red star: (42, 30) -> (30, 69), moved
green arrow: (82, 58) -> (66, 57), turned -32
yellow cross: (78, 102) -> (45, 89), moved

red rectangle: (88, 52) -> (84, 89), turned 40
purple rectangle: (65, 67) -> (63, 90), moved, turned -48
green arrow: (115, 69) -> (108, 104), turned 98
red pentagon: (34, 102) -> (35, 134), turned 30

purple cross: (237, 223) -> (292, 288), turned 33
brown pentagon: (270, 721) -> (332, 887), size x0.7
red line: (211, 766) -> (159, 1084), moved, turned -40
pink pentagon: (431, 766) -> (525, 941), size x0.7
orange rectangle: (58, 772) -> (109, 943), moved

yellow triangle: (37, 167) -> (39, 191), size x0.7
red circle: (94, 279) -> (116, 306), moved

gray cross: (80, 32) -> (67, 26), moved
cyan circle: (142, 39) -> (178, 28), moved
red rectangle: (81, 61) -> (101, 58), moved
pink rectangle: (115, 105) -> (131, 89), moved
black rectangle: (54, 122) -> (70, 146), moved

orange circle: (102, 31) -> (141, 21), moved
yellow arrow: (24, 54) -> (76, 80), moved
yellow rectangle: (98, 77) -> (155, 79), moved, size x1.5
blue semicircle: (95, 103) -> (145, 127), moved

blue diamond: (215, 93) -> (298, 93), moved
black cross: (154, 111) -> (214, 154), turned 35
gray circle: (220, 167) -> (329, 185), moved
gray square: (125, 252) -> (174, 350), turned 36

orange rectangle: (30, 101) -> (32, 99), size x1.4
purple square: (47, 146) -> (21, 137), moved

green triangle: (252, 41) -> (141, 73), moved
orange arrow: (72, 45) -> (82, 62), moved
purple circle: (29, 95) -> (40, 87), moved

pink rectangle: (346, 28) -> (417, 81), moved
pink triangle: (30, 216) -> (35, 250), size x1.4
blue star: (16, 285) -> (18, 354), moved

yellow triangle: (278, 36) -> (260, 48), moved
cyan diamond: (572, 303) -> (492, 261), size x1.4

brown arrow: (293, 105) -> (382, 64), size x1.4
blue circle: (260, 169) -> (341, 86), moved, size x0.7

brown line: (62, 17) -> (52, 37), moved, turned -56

= Task objective =
Please make the answer a complete, exact reproduction of the records.

= Answer to this exercise =
red star: (42, 30) -> (30, 69), moved
green arrow: (82, 58) -> (66, 57), turned -32
yellow cross: (78, 102) -> (45, 89), moved

red rectangle: (88, 52) -> (84, 89), turned 40
purple rectangle: (65, 67) -> (63, 90), moved, turned -48
green arrow: (115, 69) -> (108, 104), turned 98
red pentagon: (34, 102) -> (35, 134), turned 30

purple cross: (237, 223) -> (292, 288), turned 33
brown pentagon: (270, 721) -> (332, 887), size x0.7
red line: (211, 766) -> (159, 1084), moved, turned -40
pink pentagon: (431, 766) -> (525, 941), size x0.7
orange rectangle: (58, 772) -> (109, 943), moved

yellow triangle: (37, 167) -> (39, 191), size x0.7
red circle: (94, 279) -> (116, 306), moved

gray cross: (80, 32) -> (67, 26), moved
cyan circle: (142, 39) -> (178, 28), moved
red rectangle: (81, 61) -> (101, 58), moved
pink rectangle: (115, 105) -> (131, 89), moved
black rectangle: (54, 122) -> (70, 146), moved

orange circle: (102, 31) -> (141, 21), moved
yellow arrow: (24, 54) -> (76, 80), moved
yellow rectangle: (98, 77) -> (155, 79), moved, size x1.5
blue semicircle: (95, 103) -> (145, 127), moved

blue diamond: (215, 93) -> (298, 93), moved
black cross: (154, 111) -> (214, 154), turned 35
gray circle: (220, 167) -> (329, 185), moved
gray square: (125, 252) -> (174, 350), turned 36

orange rectangle: (30, 101) -> (32, 99), size x1.4
purple square: (47, 146) -> (21, 137), moved

green triangle: (252, 41) -> (141, 73), moved
orange arrow: (72, 45) -> (82, 62), moved
purple circle: (29, 95) -> (40, 87), moved

pink rectangle: (346, 28) -> (417, 81), moved
pink triangle: (30, 216) -> (35, 250), size x1.4
blue star: (16, 285) -> (18, 354), moved

yellow triangle: (278, 36) -> (260, 48), moved
cyan diamond: (572, 303) -> (492, 261), size x1.4

brown arrow: (293, 105) -> (382, 64), size x1.4
blue circle: (260, 169) -> (341, 86), moved, size x0.7

brown line: (62, 17) -> (52, 37), moved, turned -56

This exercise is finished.